* _What the task asks_: Images excluded, repeat each entry below exactly.

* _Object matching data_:
-----

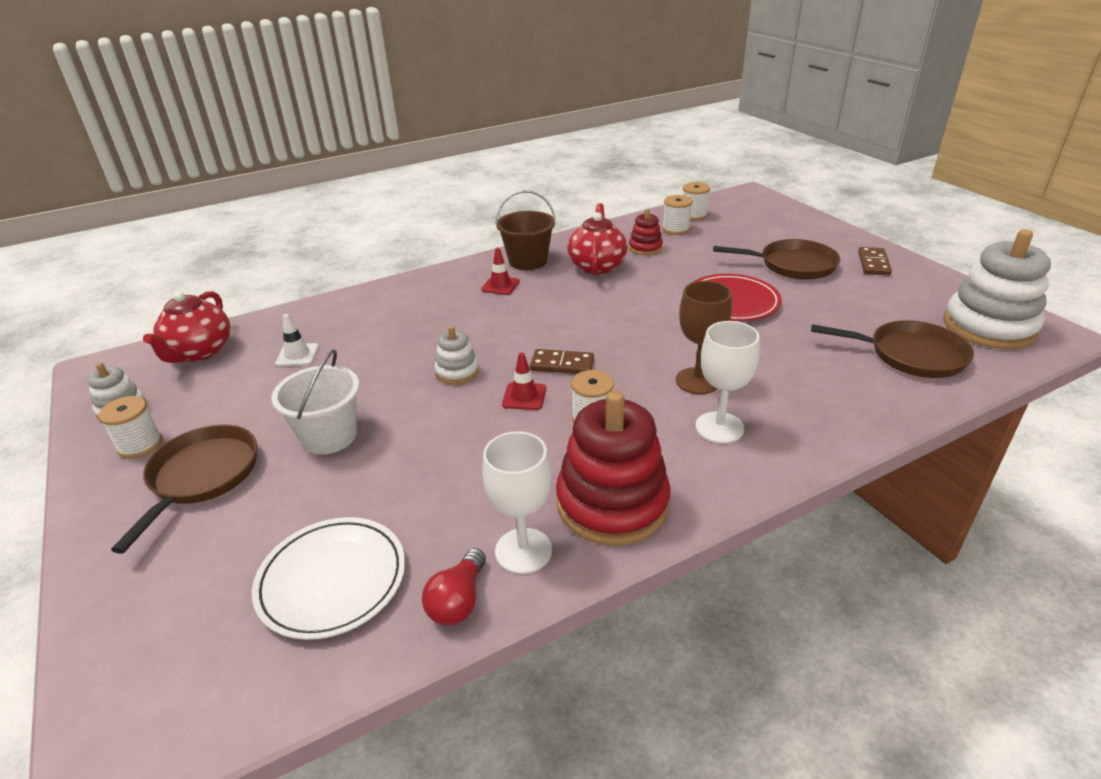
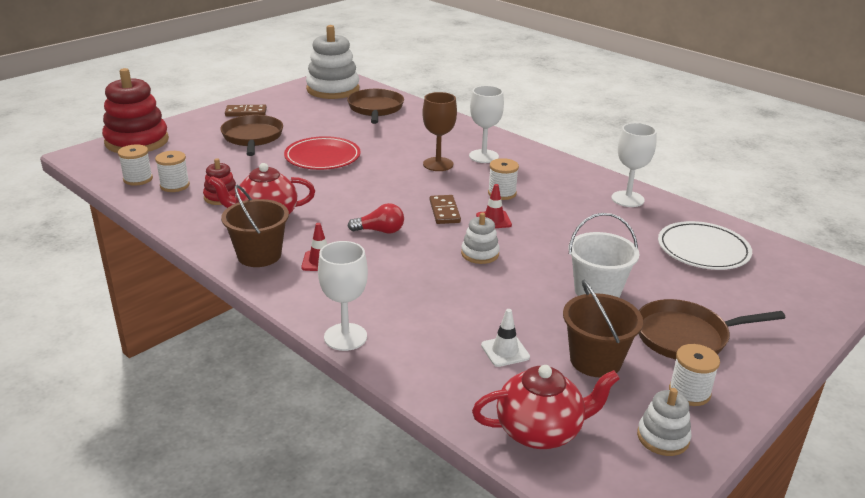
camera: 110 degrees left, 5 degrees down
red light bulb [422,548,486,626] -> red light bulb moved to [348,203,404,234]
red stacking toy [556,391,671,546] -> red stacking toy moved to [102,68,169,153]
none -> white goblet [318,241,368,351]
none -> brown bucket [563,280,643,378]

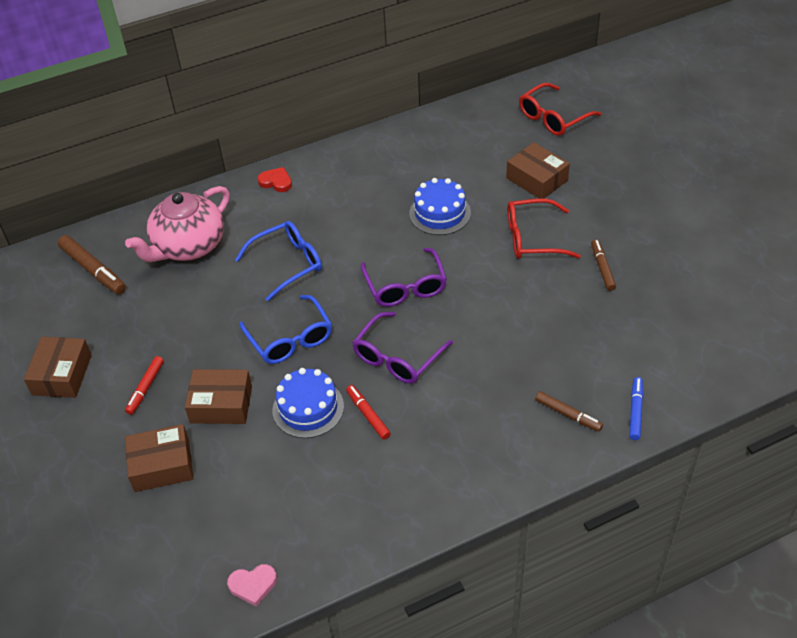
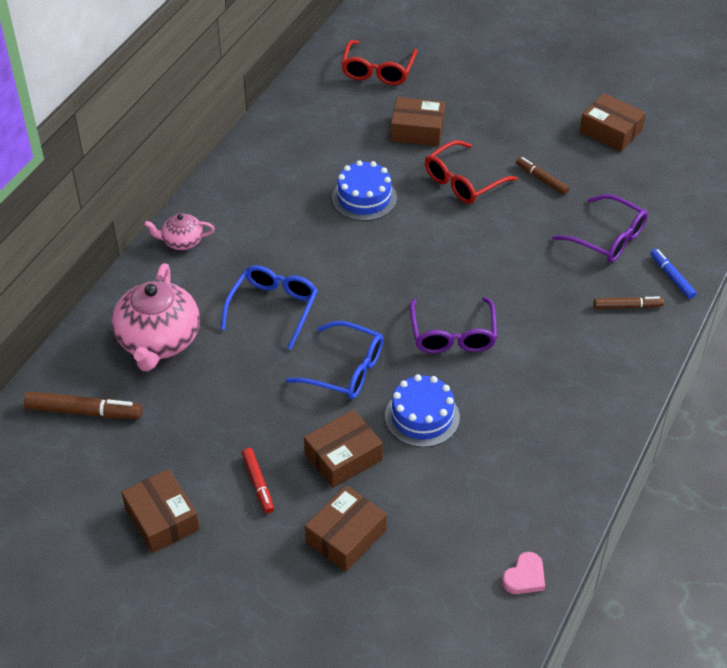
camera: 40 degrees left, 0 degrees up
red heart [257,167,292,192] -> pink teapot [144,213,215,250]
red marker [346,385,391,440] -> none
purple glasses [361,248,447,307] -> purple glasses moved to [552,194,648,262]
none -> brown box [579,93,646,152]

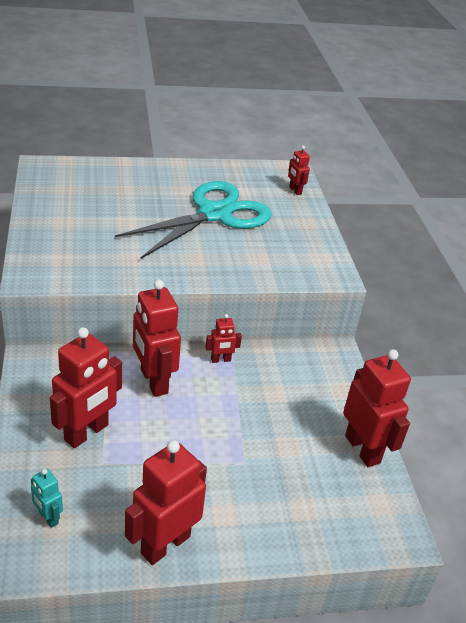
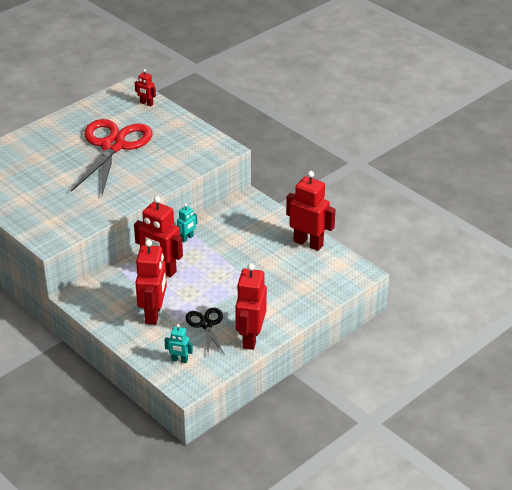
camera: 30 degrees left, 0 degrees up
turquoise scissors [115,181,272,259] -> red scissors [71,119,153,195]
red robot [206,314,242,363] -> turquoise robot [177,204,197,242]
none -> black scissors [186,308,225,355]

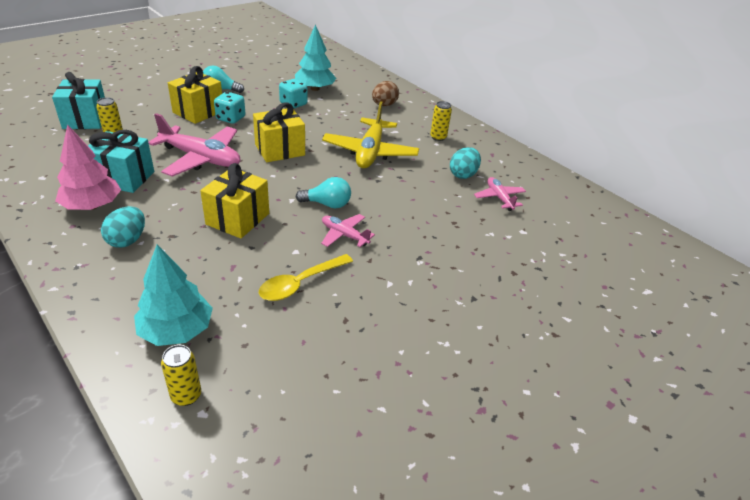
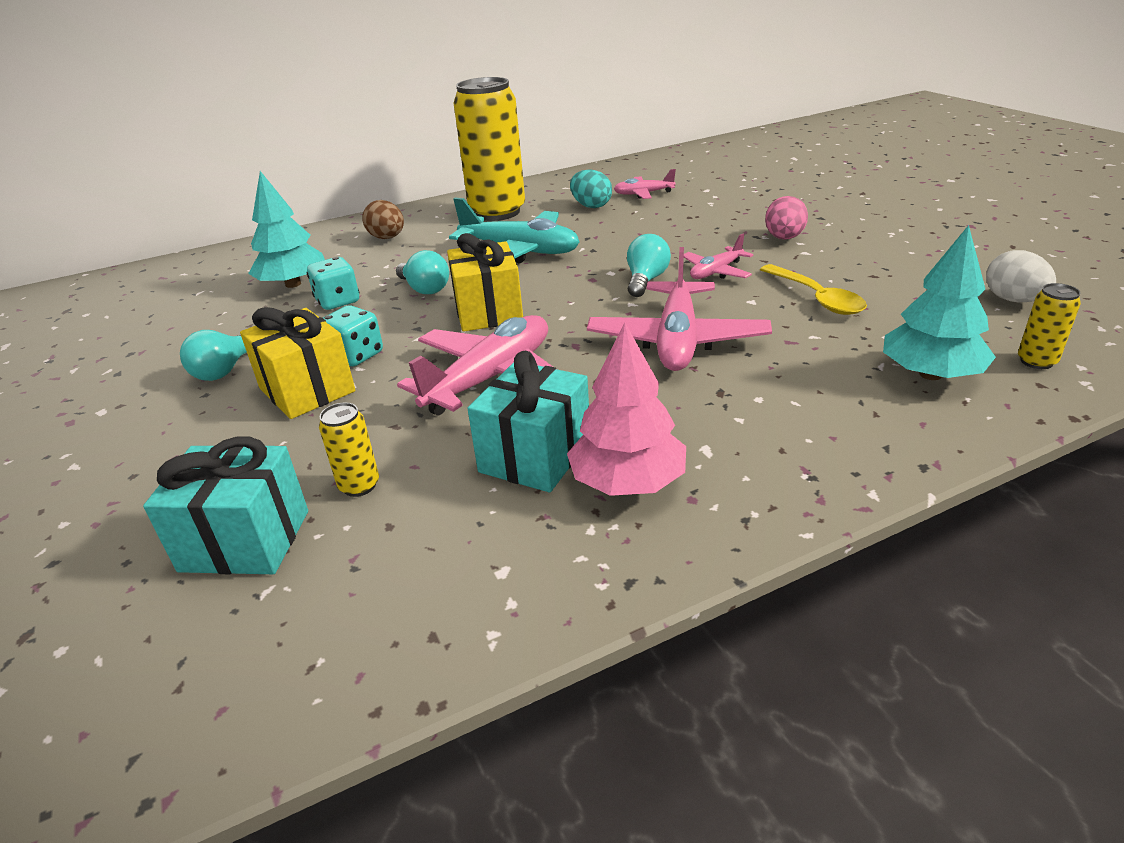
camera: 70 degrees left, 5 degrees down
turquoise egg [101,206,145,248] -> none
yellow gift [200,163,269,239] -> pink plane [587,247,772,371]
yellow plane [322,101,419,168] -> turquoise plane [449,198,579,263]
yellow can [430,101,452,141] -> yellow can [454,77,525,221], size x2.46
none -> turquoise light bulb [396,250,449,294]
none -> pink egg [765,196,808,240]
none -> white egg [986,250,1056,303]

-----

* _Answer to this exercise_:
camera: 110 degrees left, 5 degrees down
red light bulb [422,548,486,626] -> red light bulb moved to [348,203,404,234]
red stacking toy [556,391,671,546] -> red stacking toy moved to [102,68,169,153]
none -> white goblet [318,241,368,351]
none -> brown bucket [563,280,643,378]

camera: 40 degrees left, 0 degrees up
red heart [257,167,292,192] -> pink teapot [144,213,215,250]
red marker [346,385,391,440] -> none
purple glasses [361,248,447,307] -> purple glasses moved to [552,194,648,262]
none -> brown box [579,93,646,152]

camera: 30 degrees left, 0 degrees up
turquoise scissors [115,181,272,259] -> red scissors [71,119,153,195]
red robot [206,314,242,363] -> turquoise robot [177,204,197,242]
none -> black scissors [186,308,225,355]

camera: 70 degrees left, 5 degrees down
turquoise egg [101,206,145,248] -> none
yellow gift [200,163,269,239] -> pink plane [587,247,772,371]
yellow plane [322,101,419,168] -> turquoise plane [449,198,579,263]
yellow can [430,101,452,141] -> yellow can [454,77,525,221], size x2.46
none -> turquoise light bulb [396,250,449,294]
none -> pink egg [765,196,808,240]
none -> white egg [986,250,1056,303]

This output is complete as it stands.